THE DATA:
------------------------------

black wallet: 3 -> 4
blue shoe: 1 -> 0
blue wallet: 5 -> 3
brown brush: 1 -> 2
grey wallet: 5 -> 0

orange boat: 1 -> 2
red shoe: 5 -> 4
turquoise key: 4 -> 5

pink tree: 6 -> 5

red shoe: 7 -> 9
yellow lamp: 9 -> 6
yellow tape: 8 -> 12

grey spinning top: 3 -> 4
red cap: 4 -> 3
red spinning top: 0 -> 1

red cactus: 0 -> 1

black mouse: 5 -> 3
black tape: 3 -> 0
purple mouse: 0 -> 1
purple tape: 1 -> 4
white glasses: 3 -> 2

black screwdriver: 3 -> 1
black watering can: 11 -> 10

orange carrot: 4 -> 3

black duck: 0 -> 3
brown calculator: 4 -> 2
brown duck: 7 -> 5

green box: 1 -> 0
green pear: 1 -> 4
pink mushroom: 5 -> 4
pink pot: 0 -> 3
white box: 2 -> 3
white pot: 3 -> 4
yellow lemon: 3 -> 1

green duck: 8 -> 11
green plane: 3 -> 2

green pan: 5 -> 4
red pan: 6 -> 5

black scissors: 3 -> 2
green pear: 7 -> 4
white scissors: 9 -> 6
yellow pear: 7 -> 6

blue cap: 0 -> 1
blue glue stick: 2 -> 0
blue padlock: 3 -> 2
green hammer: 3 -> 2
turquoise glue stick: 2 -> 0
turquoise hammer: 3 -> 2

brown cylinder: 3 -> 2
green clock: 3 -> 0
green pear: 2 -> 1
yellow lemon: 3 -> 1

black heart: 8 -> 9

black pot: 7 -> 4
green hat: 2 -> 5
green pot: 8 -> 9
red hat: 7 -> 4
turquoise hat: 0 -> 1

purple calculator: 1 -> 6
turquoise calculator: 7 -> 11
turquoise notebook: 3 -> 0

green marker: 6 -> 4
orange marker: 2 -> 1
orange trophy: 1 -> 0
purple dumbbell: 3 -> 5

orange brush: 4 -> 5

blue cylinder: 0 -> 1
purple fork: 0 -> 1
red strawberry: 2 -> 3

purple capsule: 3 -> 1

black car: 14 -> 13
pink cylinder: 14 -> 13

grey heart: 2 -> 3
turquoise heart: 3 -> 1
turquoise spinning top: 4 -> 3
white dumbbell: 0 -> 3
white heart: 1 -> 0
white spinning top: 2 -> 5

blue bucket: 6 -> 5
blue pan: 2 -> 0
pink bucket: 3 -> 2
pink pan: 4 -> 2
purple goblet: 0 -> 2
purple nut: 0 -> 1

------------------------------

AIM OF THE EXERCISE: Would you retype all of the lines shown above, exactly as given?

RESULT FOR THIS TASK:
black wallet: 3 -> 4
blue shoe: 1 -> 0
blue wallet: 5 -> 3
brown brush: 1 -> 2
grey wallet: 5 -> 0

orange boat: 1 -> 2
red shoe: 5 -> 4
turquoise key: 4 -> 5

pink tree: 6 -> 5

red shoe: 7 -> 9
yellow lamp: 9 -> 6
yellow tape: 8 -> 12

grey spinning top: 3 -> 4
red cap: 4 -> 3
red spinning top: 0 -> 1

red cactus: 0 -> 1

black mouse: 5 -> 3
black tape: 3 -> 0
purple mouse: 0 -> 1
purple tape: 1 -> 4
white glasses: 3 -> 2

black screwdriver: 3 -> 1
black watering can: 11 -> 10

orange carrot: 4 -> 3

black duck: 0 -> 3
brown calculator: 4 -> 2
brown duck: 7 -> 5

green box: 1 -> 0
green pear: 1 -> 4
pink mushroom: 5 -> 4
pink pot: 0 -> 3
white box: 2 -> 3
white pot: 3 -> 4
yellow lemon: 3 -> 1

green duck: 8 -> 11
green plane: 3 -> 2

green pan: 5 -> 4
red pan: 6 -> 5

black scissors: 3 -> 2
green pear: 7 -> 4
white scissors: 9 -> 6
yellow pear: 7 -> 6

blue cap: 0 -> 1
blue glue stick: 2 -> 0
blue padlock: 3 -> 2
green hammer: 3 -> 2
turquoise glue stick: 2 -> 0
turquoise hammer: 3 -> 2

brown cylinder: 3 -> 2
green clock: 3 -> 0
green pear: 2 -> 1
yellow lemon: 3 -> 1

black heart: 8 -> 9

black pot: 7 -> 4
green hat: 2 -> 5
green pot: 8 -> 9
red hat: 7 -> 4
turquoise hat: 0 -> 1

purple calculator: 1 -> 6
turquoise calculator: 7 -> 11
turquoise notebook: 3 -> 0

green marker: 6 -> 4
orange marker: 2 -> 1
orange trophy: 1 -> 0
purple dumbbell: 3 -> 5

orange brush: 4 -> 5

blue cylinder: 0 -> 1
purple fork: 0 -> 1
red strawberry: 2 -> 3

purple capsule: 3 -> 1

black car: 14 -> 13
pink cylinder: 14 -> 13

grey heart: 2 -> 3
turquoise heart: 3 -> 1
turquoise spinning top: 4 -> 3
white dumbbell: 0 -> 3
white heart: 1 -> 0
white spinning top: 2 -> 5

blue bucket: 6 -> 5
blue pan: 2 -> 0
pink bucket: 3 -> 2
pink pan: 4 -> 2
purple goblet: 0 -> 2
purple nut: 0 -> 1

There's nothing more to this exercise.